Task description -
The expected output is each line from the one containing "green 2x2 brick" to the last line of the data below, set down exactly, minus the pictures.

= Beginning of Section =

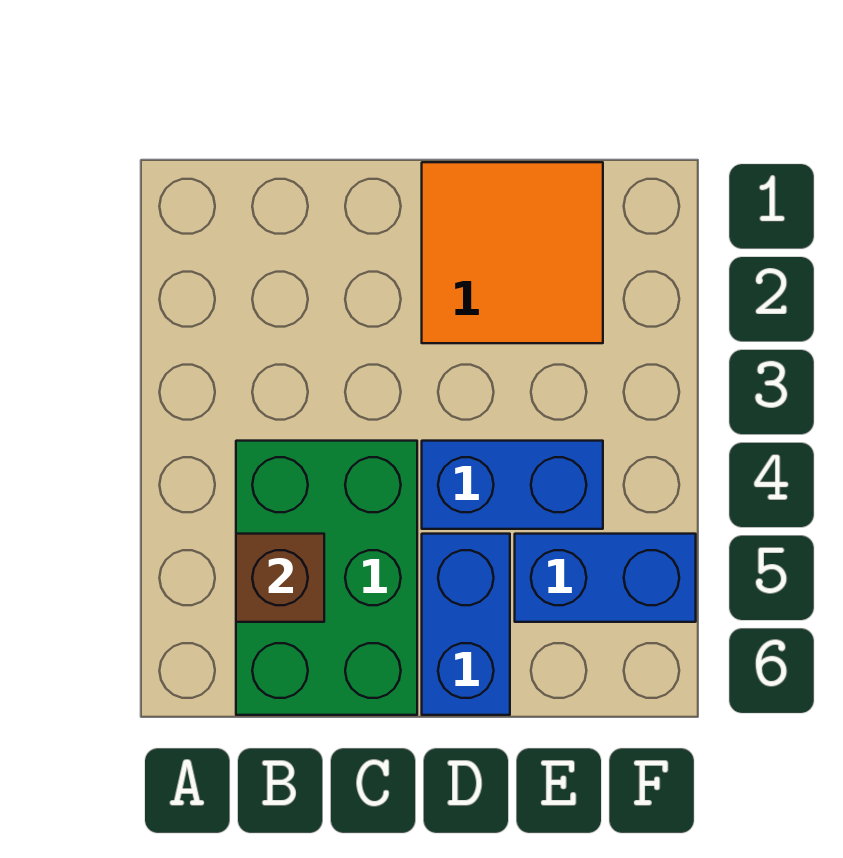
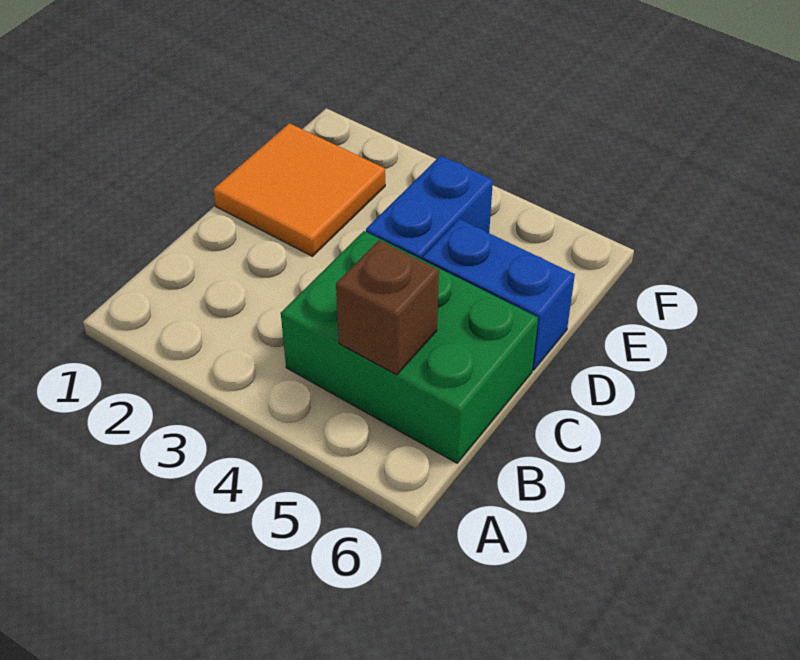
blue 1x2 brick [515,534,696,622] -> none

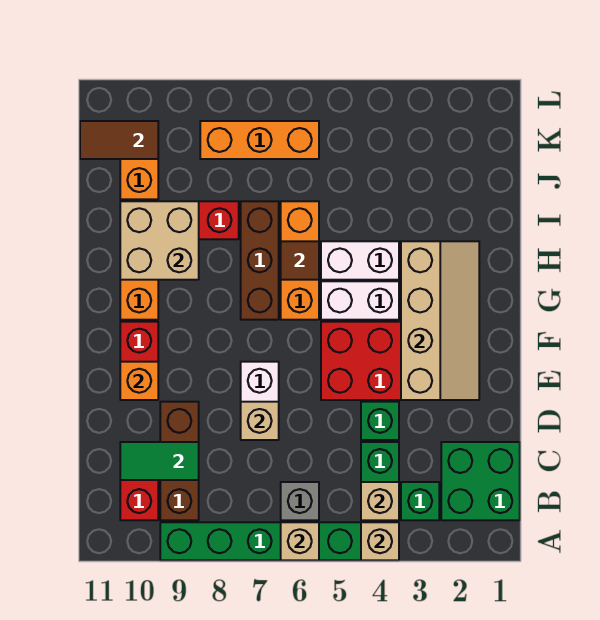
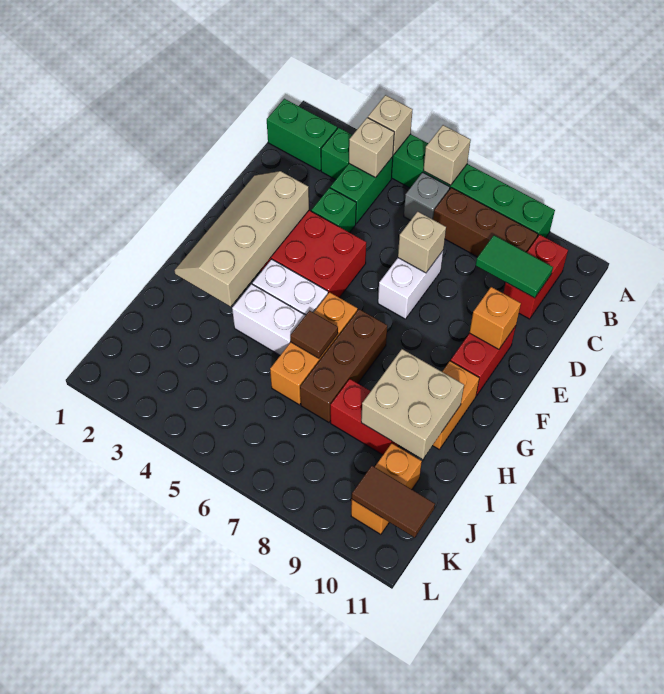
green 2x2 brick [441,442,520,520] -> green 1x2 brick [267,99,337,171]
brown 1x3 brick [160,402,199,520] -> brown 1x3 brick turned to [433,188,538,257]
orange 1x3 brick [200,121,319,159] -> none

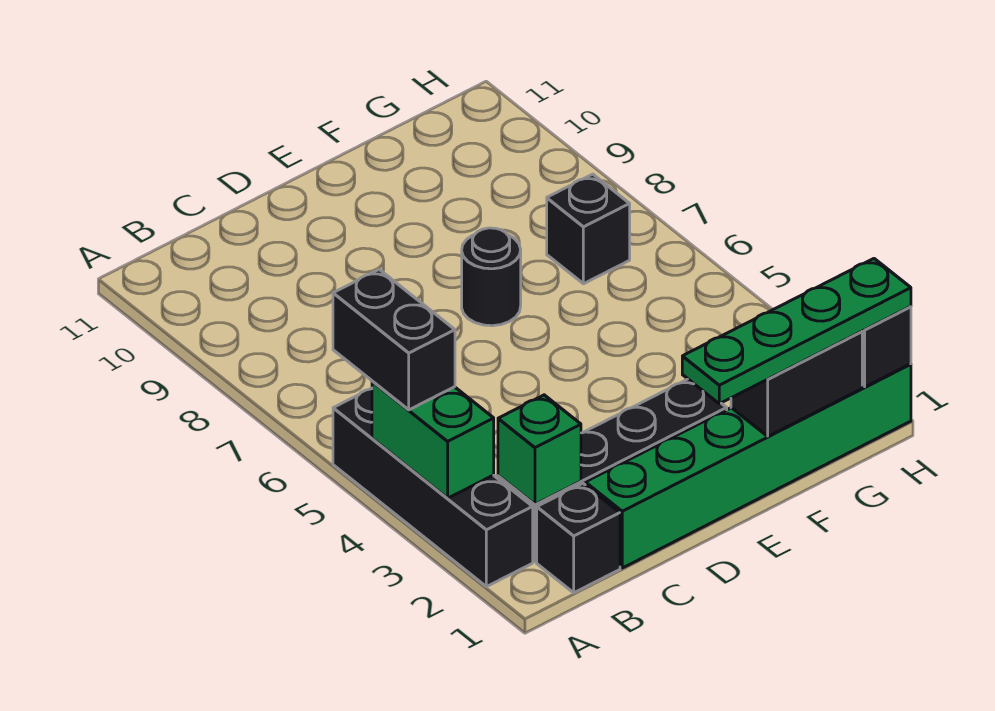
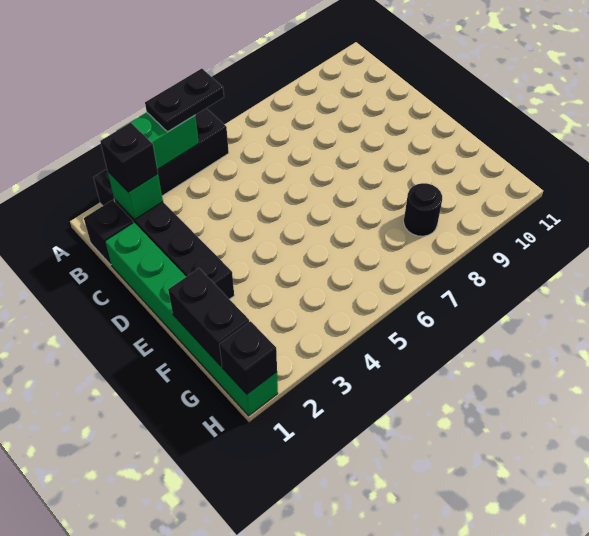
black 1x2 brick [333,270,455,410] -> black 1x2 plate [145,69,224,132]
green 1x4 plate [682,259,911,404] -> none
black 1x1 round brick [462,228,521,326] -> black 1x1 round brick moved to [404,183,442,236]
black 1x1 brick [547,174,630,284] -> black 1x1 brick moved to [100,123,158,192]

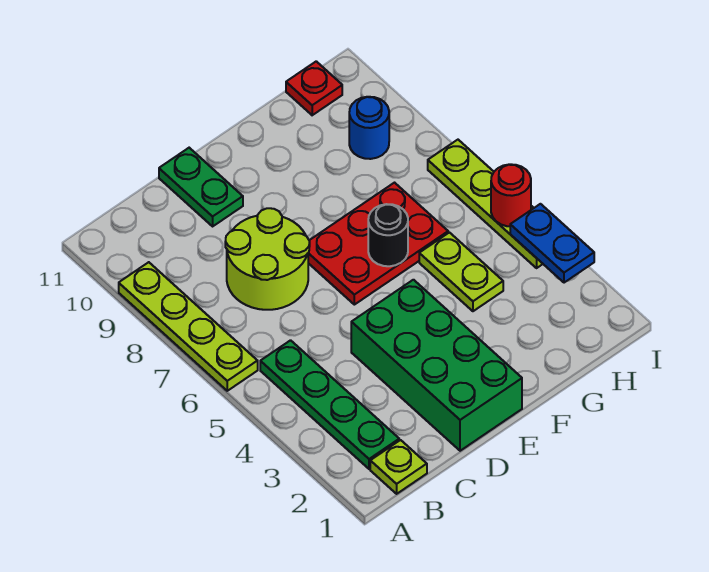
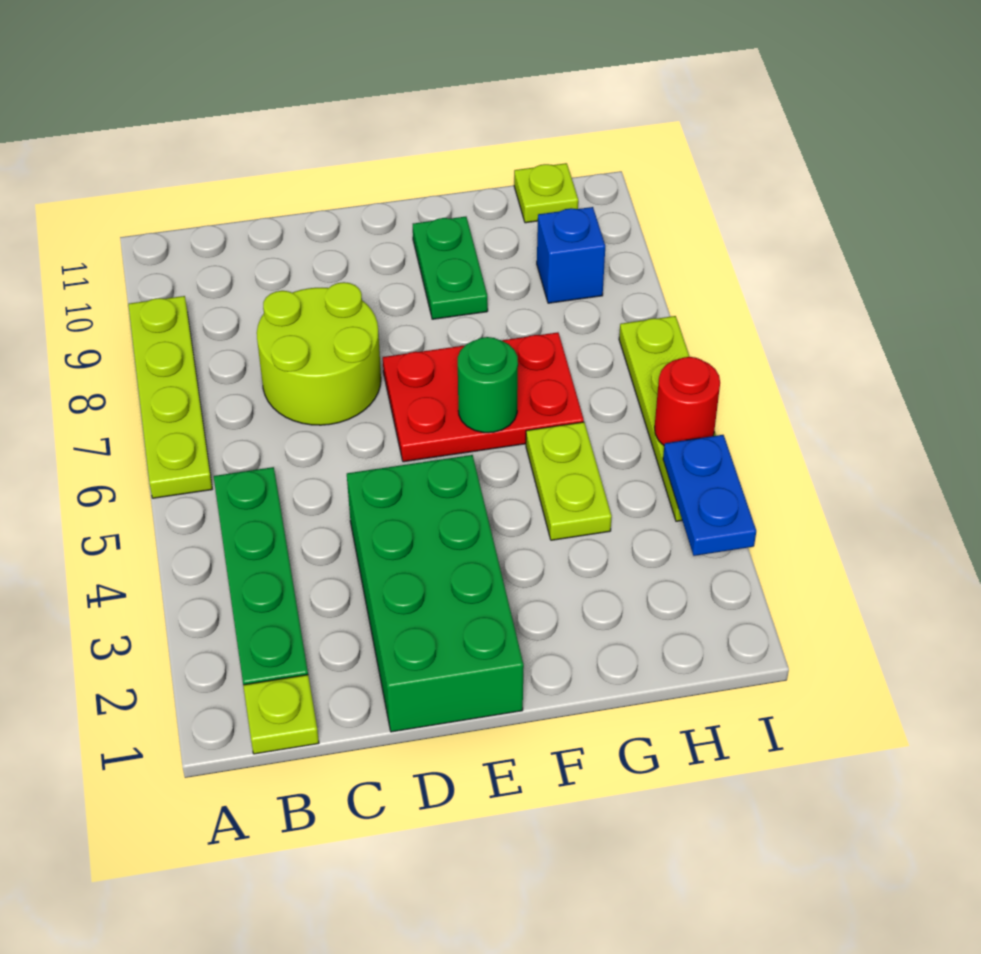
green 1x2 plate [159,148,243,226] -> green 1x2 plate moved to [413,217,488,319]
black 1x1 round brick [368,204,408,266] -> green 1x1 round brick [458,337,518,433]
blue 1x1 round brick [349,97,389,159] -> blue 1x1 brick [537,207,605,303]
red 1x1 plate [286,61,342,115] -> lime 1x1 plate [514,163,578,223]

= End of Section =

Problem solution -
green 2x2 brick [441,442,520,520] -> green 1x2 brick [267,99,337,171]
brown 1x3 brick [160,402,199,520] -> brown 1x3 brick turned to [433,188,538,257]
orange 1x3 brick [200,121,319,159] -> none

black 1x2 brick [333,270,455,410] -> black 1x2 plate [145,69,224,132]
green 1x4 plate [682,259,911,404] -> none
black 1x1 round brick [462,228,521,326] -> black 1x1 round brick moved to [404,183,442,236]
black 1x1 brick [547,174,630,284] -> black 1x1 brick moved to [100,123,158,192]

green 1x2 plate [159,148,243,226] -> green 1x2 plate moved to [413,217,488,319]
black 1x1 round brick [368,204,408,266] -> green 1x1 round brick [458,337,518,433]
blue 1x1 round brick [349,97,389,159] -> blue 1x1 brick [537,207,605,303]
red 1x1 plate [286,61,342,115] -> lime 1x1 plate [514,163,578,223]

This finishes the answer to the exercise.